### DATA SUPPLIED ###

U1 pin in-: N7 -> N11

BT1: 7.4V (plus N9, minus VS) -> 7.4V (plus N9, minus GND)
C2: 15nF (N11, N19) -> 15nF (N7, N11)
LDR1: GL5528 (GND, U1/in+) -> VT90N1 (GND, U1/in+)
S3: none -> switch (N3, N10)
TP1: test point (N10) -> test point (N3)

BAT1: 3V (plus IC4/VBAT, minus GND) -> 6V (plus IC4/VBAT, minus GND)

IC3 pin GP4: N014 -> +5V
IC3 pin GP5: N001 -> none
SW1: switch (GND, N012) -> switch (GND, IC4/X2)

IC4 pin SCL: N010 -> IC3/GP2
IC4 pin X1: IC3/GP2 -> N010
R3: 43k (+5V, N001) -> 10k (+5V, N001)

###
### DATA SUPPLIED ###

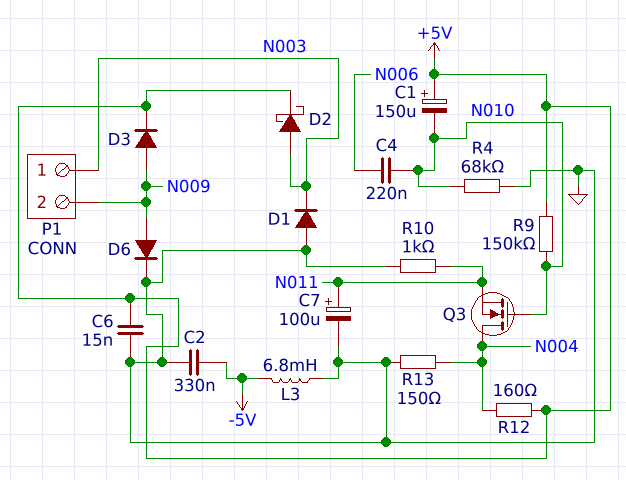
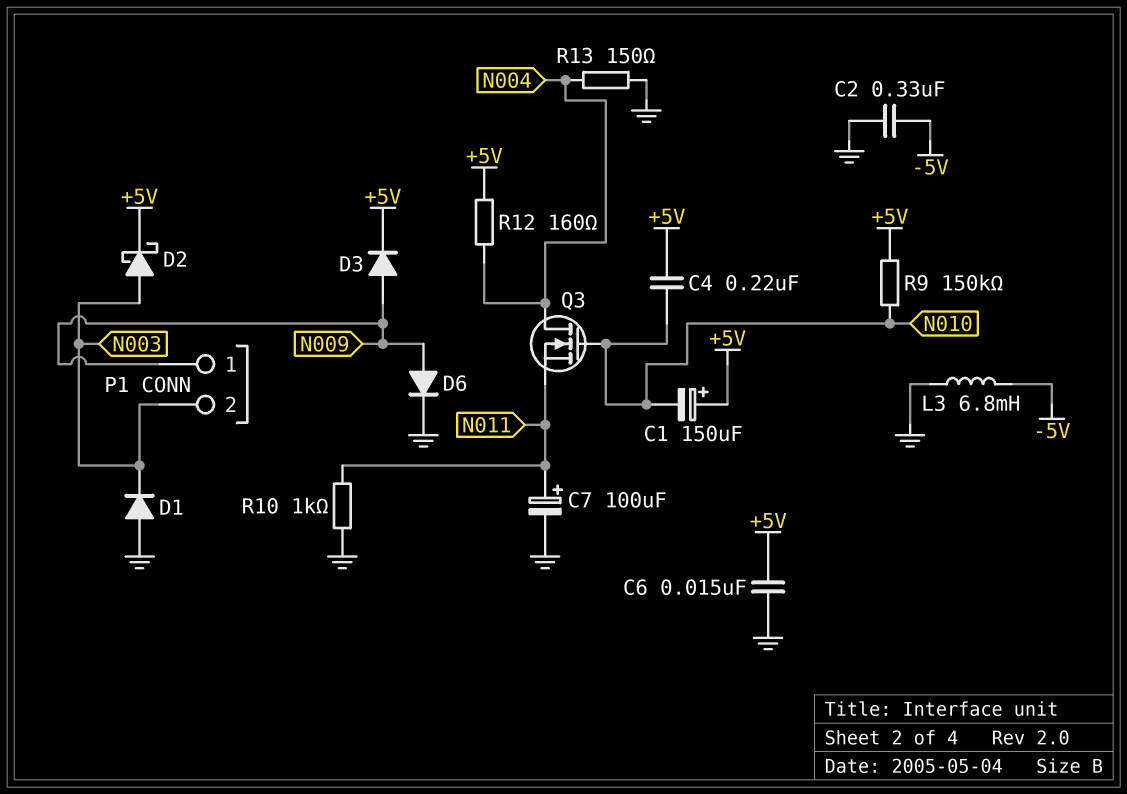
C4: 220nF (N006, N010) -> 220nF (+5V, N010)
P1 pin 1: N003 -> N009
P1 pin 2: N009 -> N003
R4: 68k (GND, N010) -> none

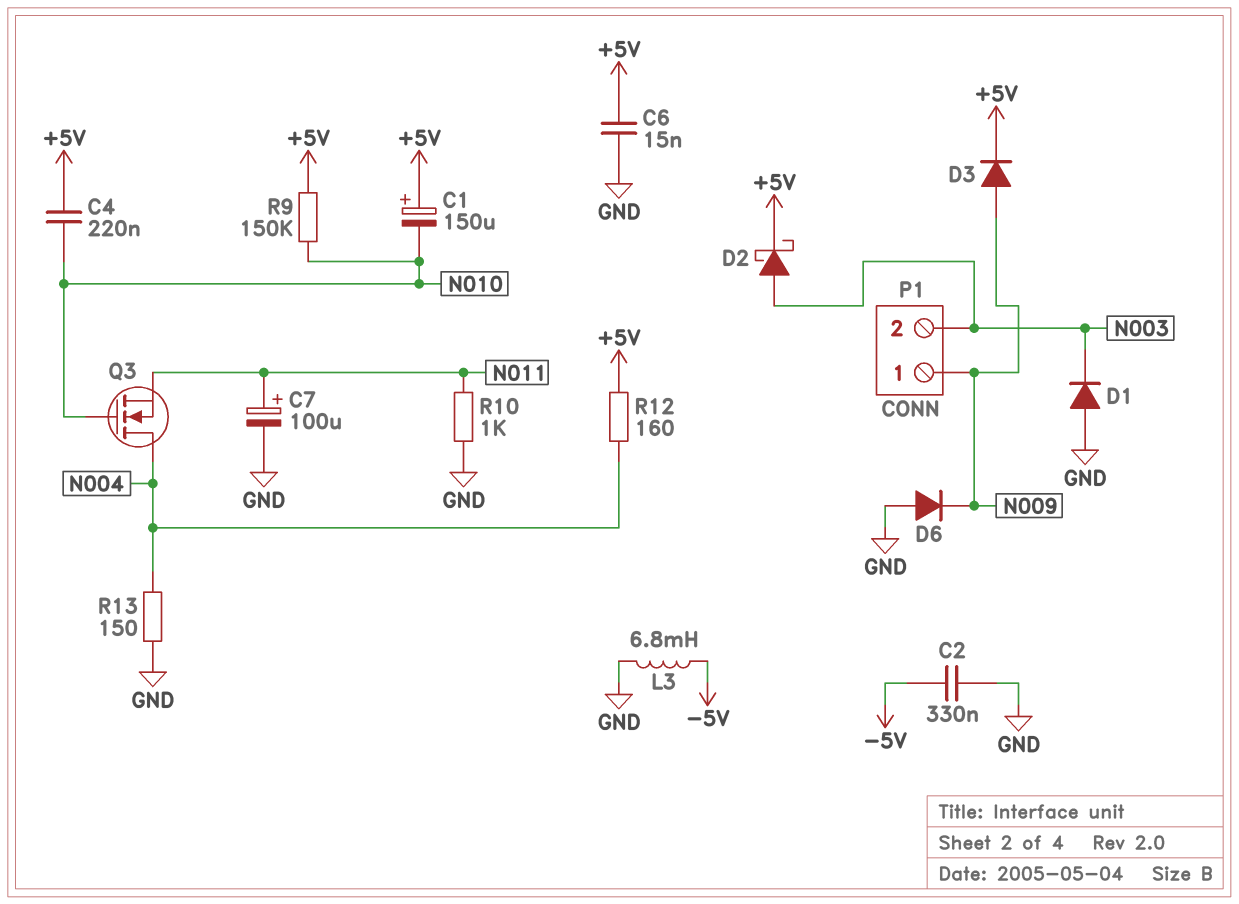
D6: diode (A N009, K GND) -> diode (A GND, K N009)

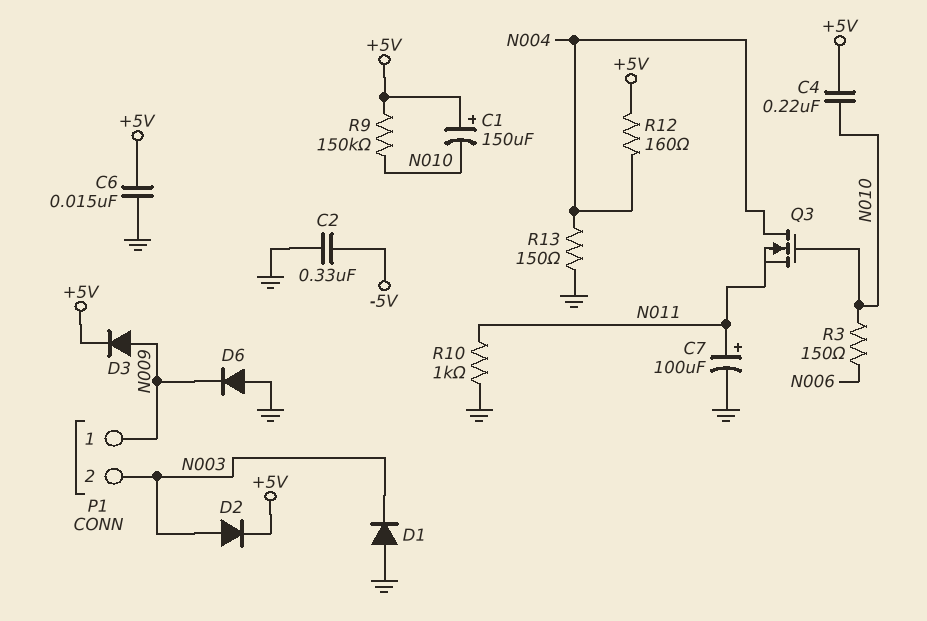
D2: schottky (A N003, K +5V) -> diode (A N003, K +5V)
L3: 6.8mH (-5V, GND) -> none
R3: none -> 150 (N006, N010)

###

**WHAT YOU SHOULD DO:** From the line holding "C2: 15nF (N11, N19) -> 15nF (N7, N11)" to the line holding "IC4 pin X1: IC3/GP2 -> N010", inclusive, restate each line above exactly as written.

**RESULT:**
C2: 15nF (N11, N19) -> 15nF (N7, N11)
LDR1: GL5528 (GND, U1/in+) -> VT90N1 (GND, U1/in+)
S3: none -> switch (N3, N10)
TP1: test point (N10) -> test point (N3)

BAT1: 3V (plus IC4/VBAT, minus GND) -> 6V (plus IC4/VBAT, minus GND)

IC3 pin GP4: N014 -> +5V
IC3 pin GP5: N001 -> none
SW1: switch (GND, N012) -> switch (GND, IC4/X2)

IC4 pin SCL: N010 -> IC3/GP2
IC4 pin X1: IC3/GP2 -> N010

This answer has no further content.